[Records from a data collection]
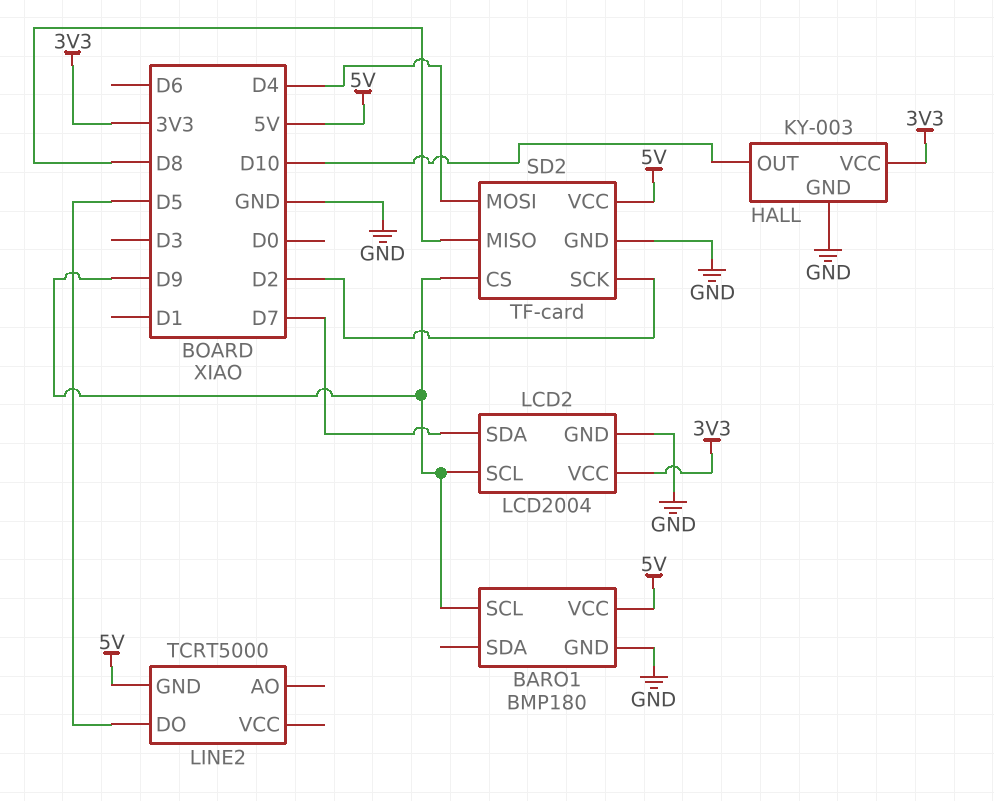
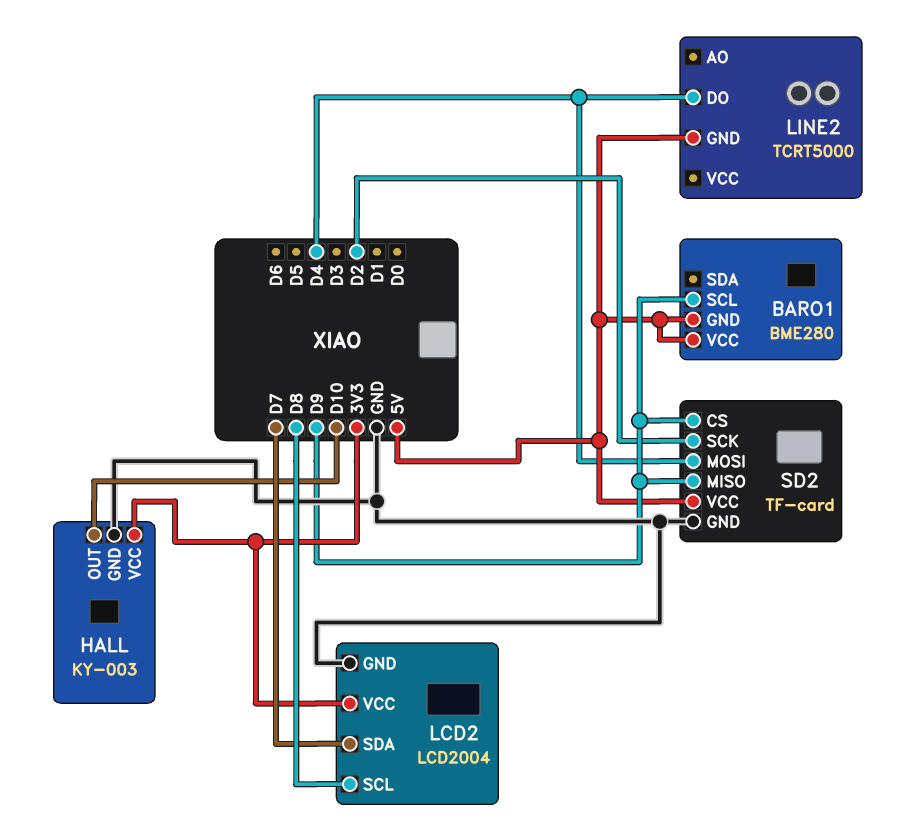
BARO1: BMP180 -> BME280
BARO1 pin GND: GND -> 5V
LCD2 pin SCL: D9 -> D8
LINE2 pin DO: D5 -> D4
SD2 pin MISO: D8 -> D9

### EXERCISE INSTRUCTIONS
Every line from the one that contains "BARO1 pin GND: GND -> 5V" down to and including the last line of the records above must be set down exactly, with nothing else.

### COMPLETED EXERCISE
BARO1 pin GND: GND -> 5V
LCD2 pin SCL: D9 -> D8
LINE2 pin DO: D5 -> D4
SD2 pin MISO: D8 -> D9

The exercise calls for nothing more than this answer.